Required work –
Pictures should be left out while the data beneath this task is written out word for word.

Source material –
○ ○ ○ ○ ○ ○ ○
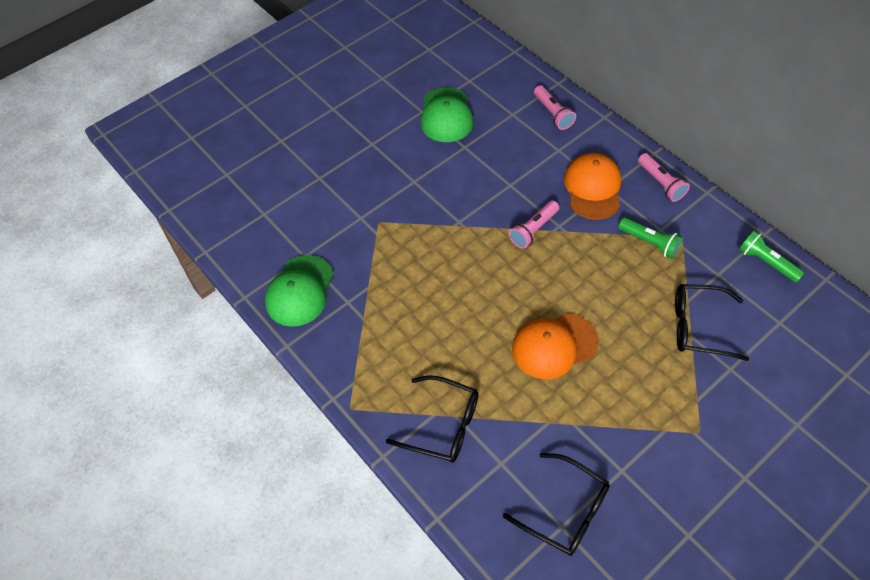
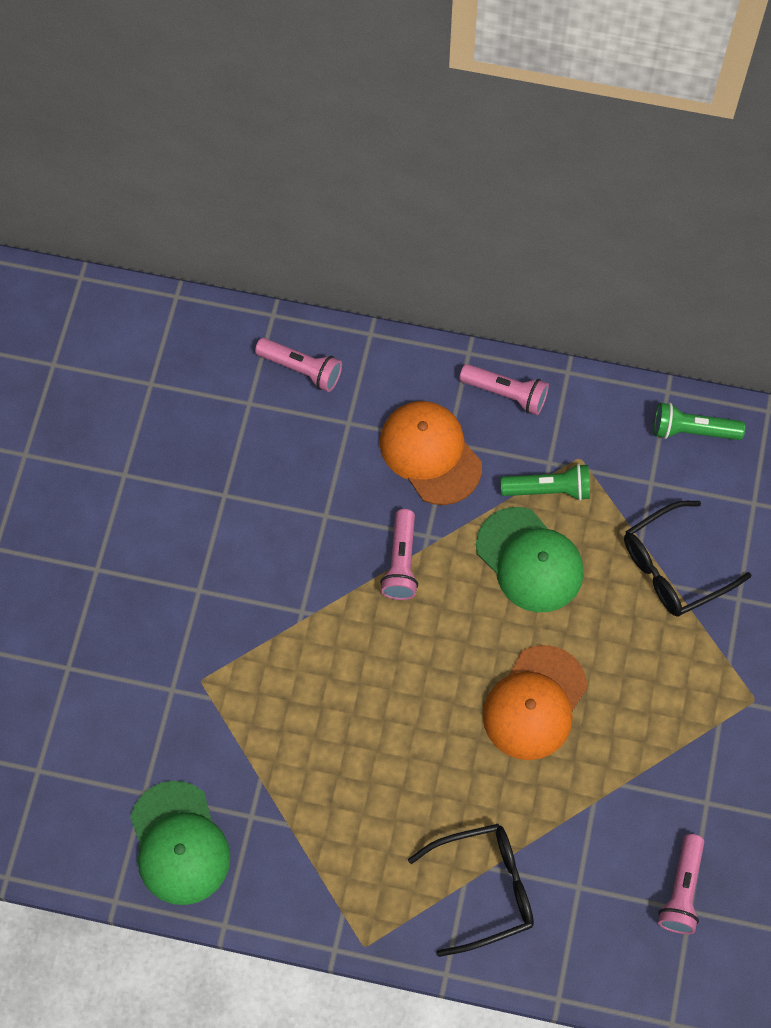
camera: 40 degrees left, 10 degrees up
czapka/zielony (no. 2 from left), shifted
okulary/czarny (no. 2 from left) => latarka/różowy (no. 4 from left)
○ ○ ○ ○ ○ ○ ○
Solution –
camera: 40 degrees left, 10 degrees up
czapka/zielony (no. 2 from left), shifted
okulary/czarny (no. 2 from left) => latarka/różowy (no. 4 from left)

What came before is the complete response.